Directions for this task: Make an exact copy of all the data, pictures excluded.
= = = =
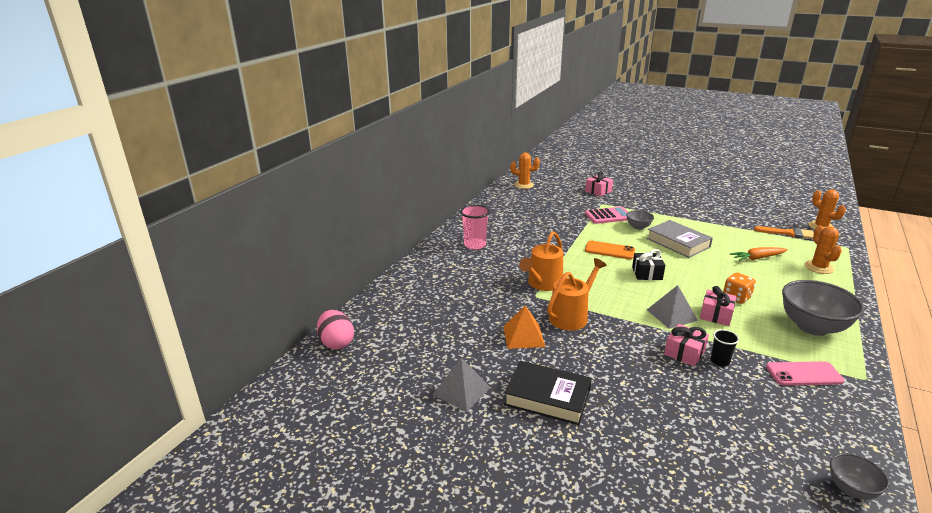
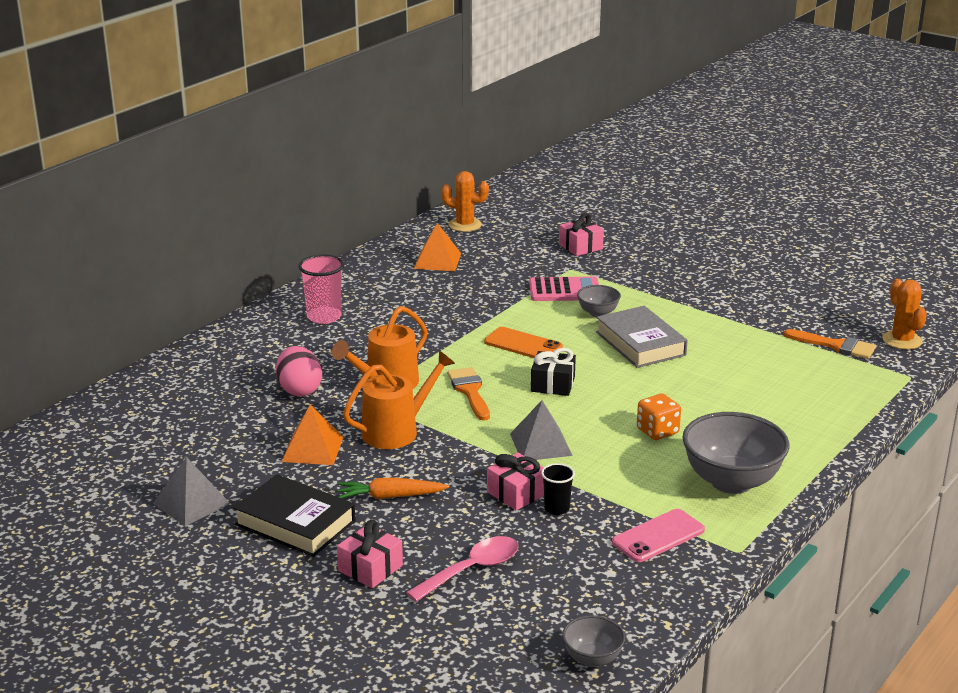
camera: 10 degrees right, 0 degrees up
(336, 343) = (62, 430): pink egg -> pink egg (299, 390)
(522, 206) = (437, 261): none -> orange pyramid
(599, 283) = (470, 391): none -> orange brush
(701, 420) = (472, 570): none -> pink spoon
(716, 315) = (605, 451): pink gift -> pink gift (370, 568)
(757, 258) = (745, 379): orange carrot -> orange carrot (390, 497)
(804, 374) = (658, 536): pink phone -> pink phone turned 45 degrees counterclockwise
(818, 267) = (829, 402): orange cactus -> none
= = = =
Reply to the exercise:
camera: 10 degrees right, 0 degrees up
(336, 343) = (62, 430): pink egg -> pink egg (299, 390)
(522, 206) = (437, 261): none -> orange pyramid
(599, 283) = (470, 391): none -> orange brush
(701, 420) = (472, 570): none -> pink spoon
(716, 315) = (605, 451): pink gift -> pink gift (370, 568)
(757, 258) = (745, 379): orange carrot -> orange carrot (390, 497)
(804, 374) = (658, 536): pink phone -> pink phone turned 45 degrees counterclockwise
(818, 267) = (829, 402): orange cactus -> none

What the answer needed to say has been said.